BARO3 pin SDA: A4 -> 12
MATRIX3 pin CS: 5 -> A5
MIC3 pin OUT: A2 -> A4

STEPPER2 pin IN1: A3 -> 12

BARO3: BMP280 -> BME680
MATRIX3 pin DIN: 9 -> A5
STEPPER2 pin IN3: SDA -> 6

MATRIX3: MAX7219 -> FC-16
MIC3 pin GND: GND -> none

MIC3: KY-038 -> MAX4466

★ ★ ★ ★ ★

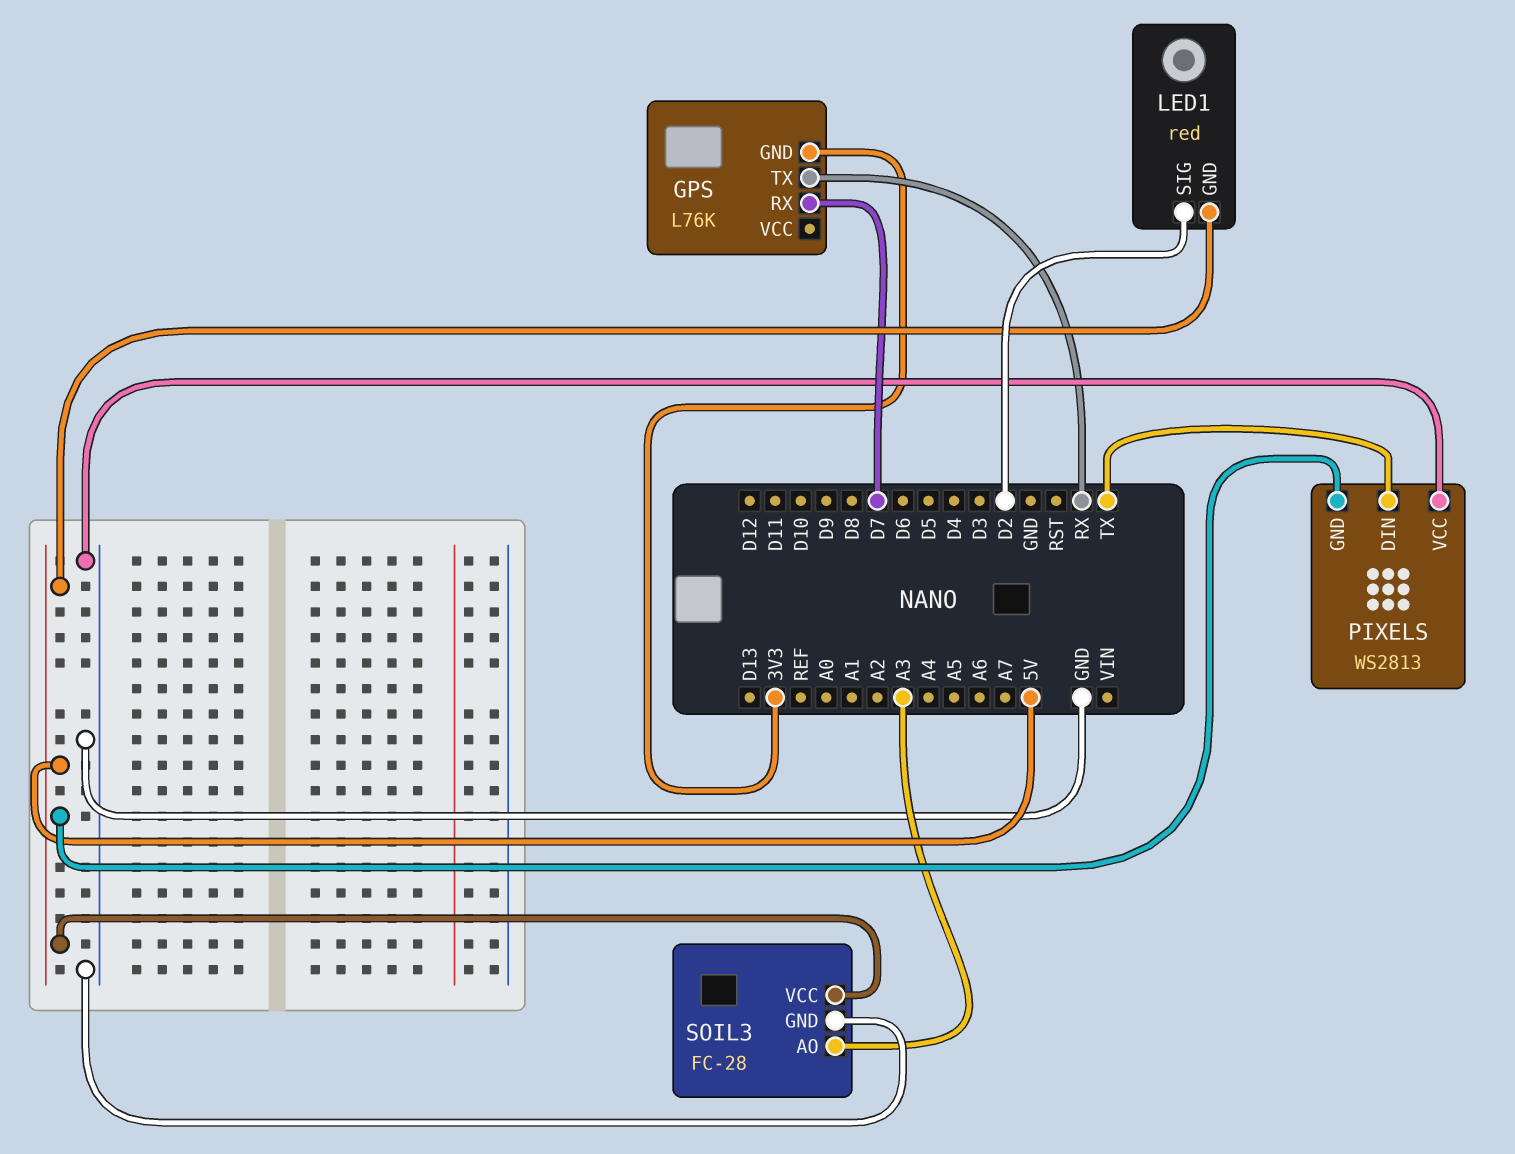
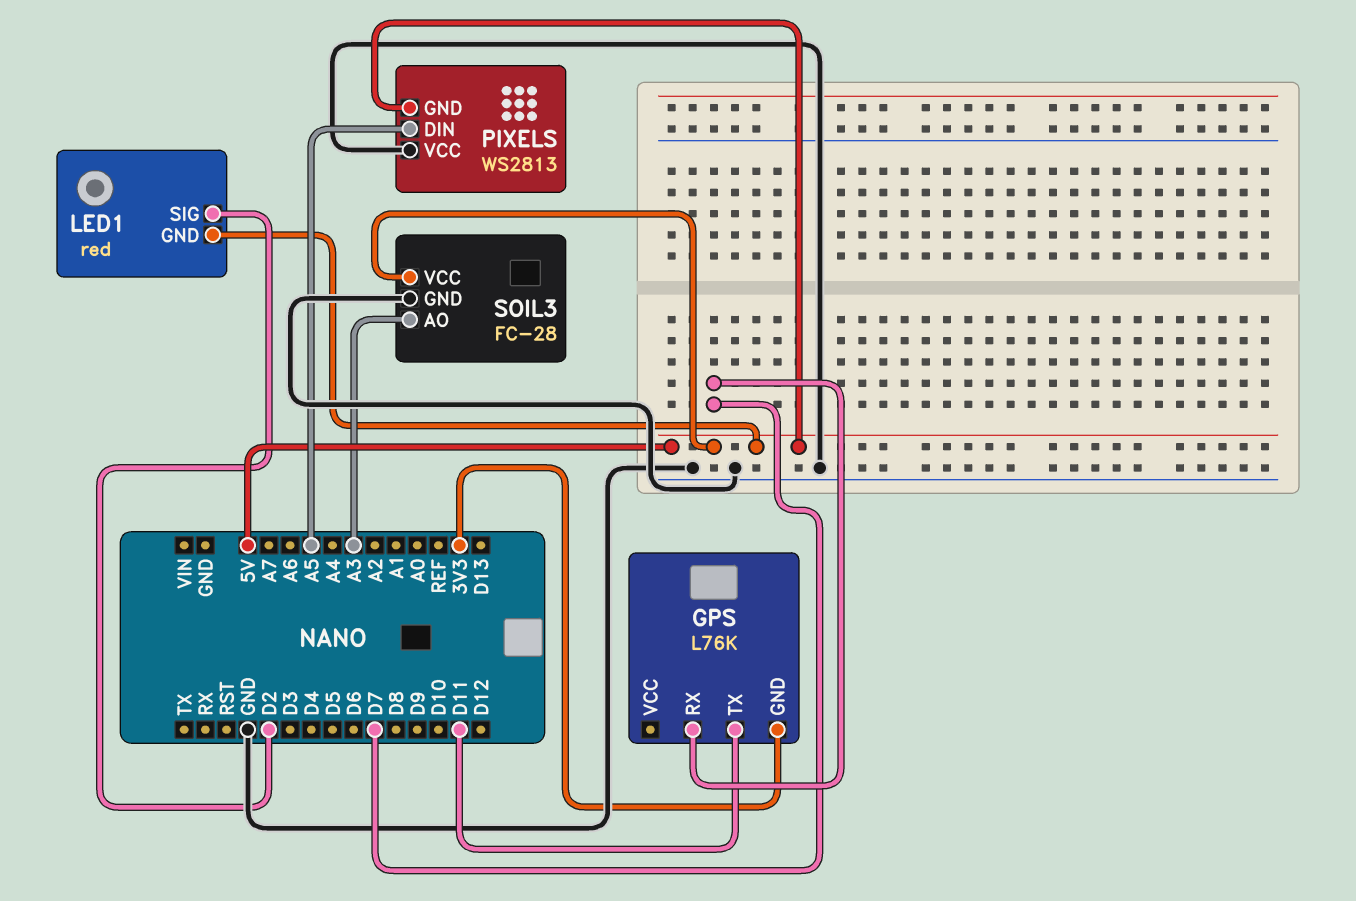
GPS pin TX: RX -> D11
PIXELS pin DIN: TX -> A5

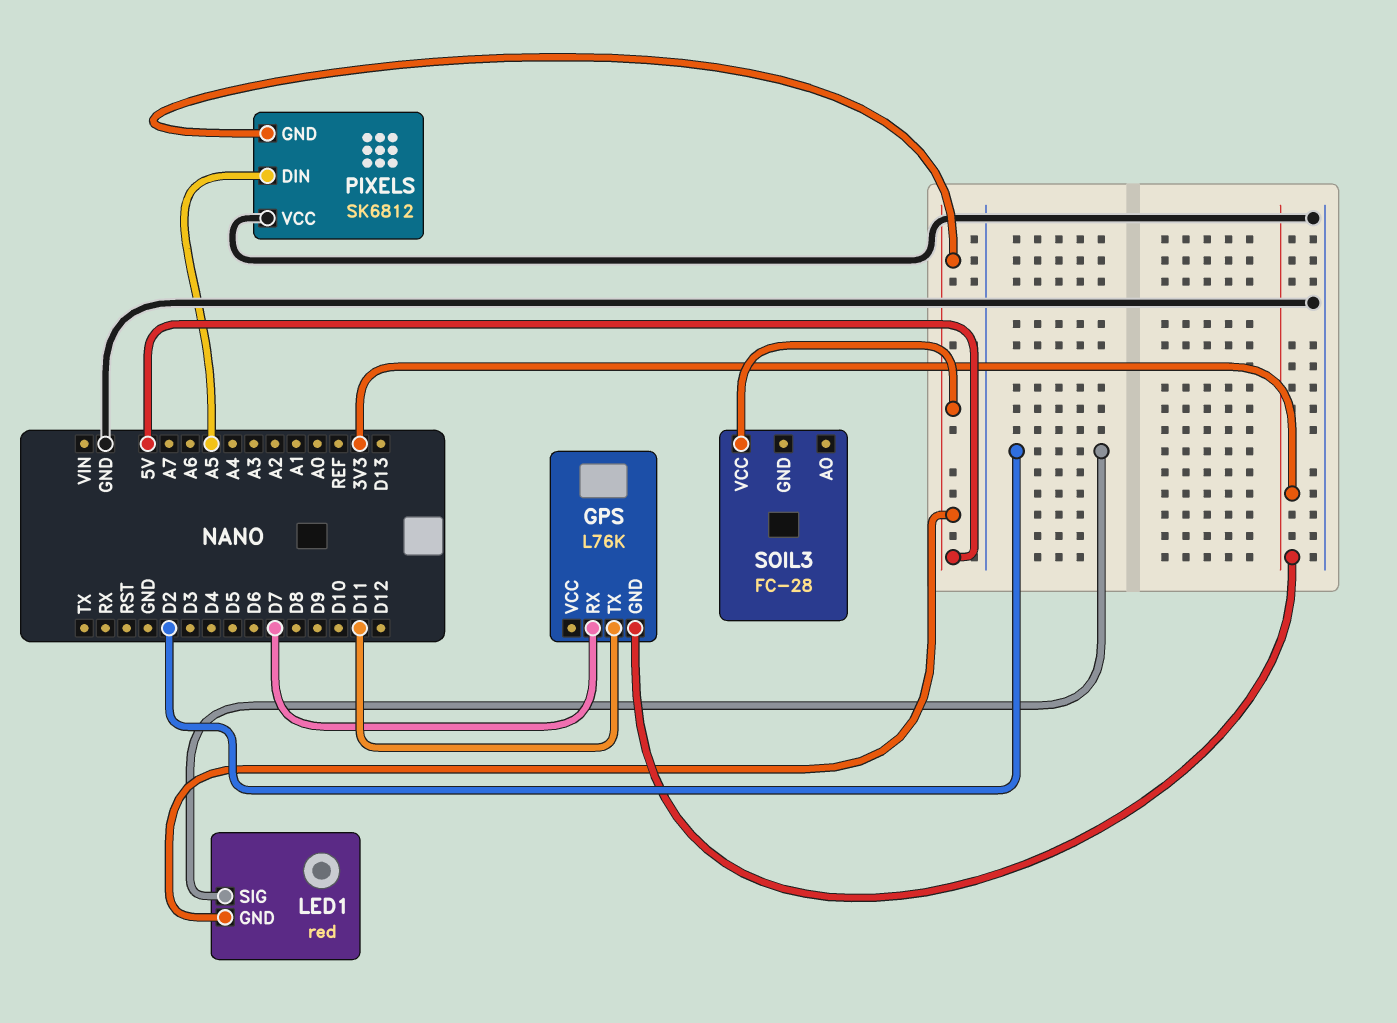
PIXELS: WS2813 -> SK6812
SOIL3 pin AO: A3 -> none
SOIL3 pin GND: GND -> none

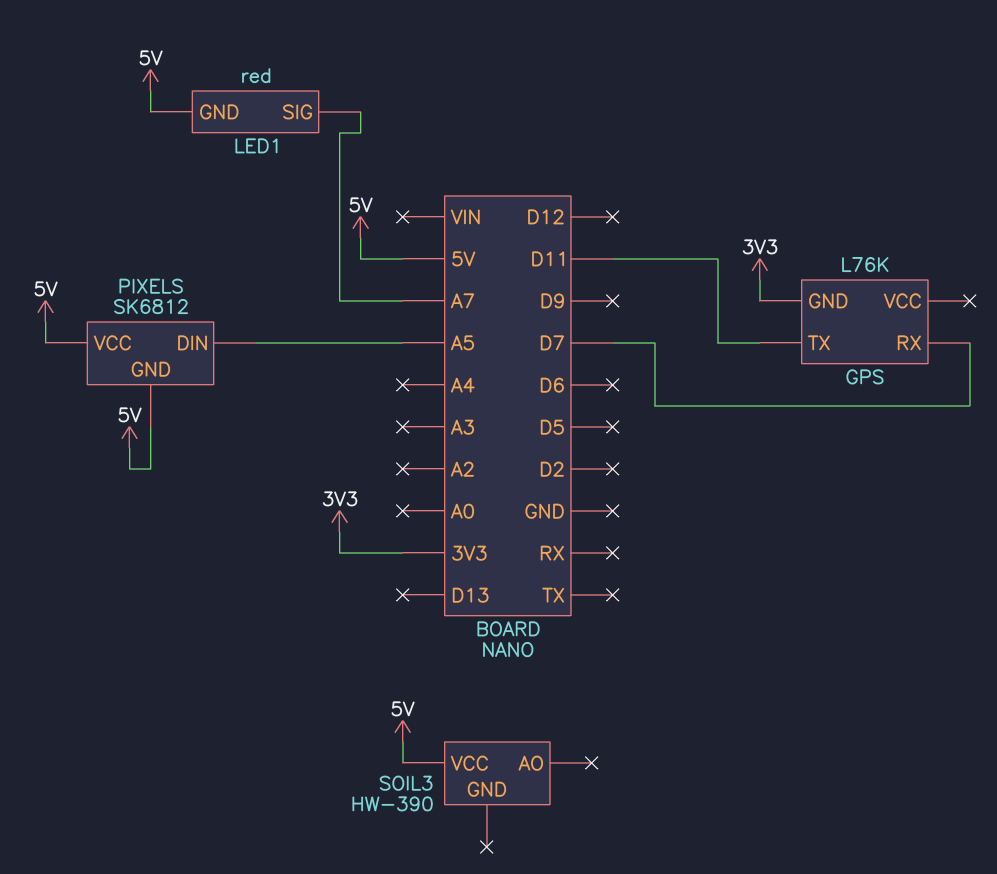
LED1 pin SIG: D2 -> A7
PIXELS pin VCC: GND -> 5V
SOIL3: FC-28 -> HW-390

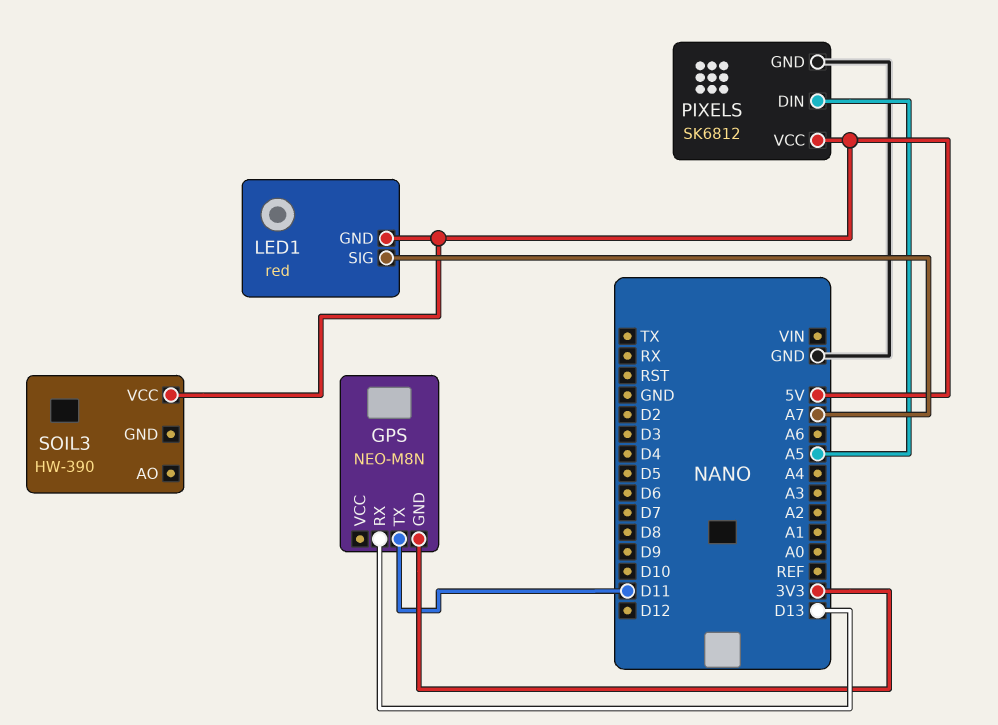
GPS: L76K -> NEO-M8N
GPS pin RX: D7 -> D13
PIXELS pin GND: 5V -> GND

★ ★ ★ ★ ★

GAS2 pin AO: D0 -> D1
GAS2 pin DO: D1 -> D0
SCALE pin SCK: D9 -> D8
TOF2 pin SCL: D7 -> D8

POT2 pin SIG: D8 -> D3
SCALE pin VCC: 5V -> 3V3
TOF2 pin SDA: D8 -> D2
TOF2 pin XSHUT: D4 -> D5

★ ★ ★ ★ ★

#### [Exercise description]
An exact copy of the lines above, from the one containing "GAS2 pin AO: D0 -> D1" down to the one containing "TOF2 pin XSHUT: D4 -> D5" and including both, is the whole answer; retype it and nothing else.

#### [Response to this exercise]
GAS2 pin AO: D0 -> D1
GAS2 pin DO: D1 -> D0
SCALE pin SCK: D9 -> D8
TOF2 pin SCL: D7 -> D8

POT2 pin SIG: D8 -> D3
SCALE pin VCC: 5V -> 3V3
TOF2 pin SDA: D8 -> D2
TOF2 pin XSHUT: D4 -> D5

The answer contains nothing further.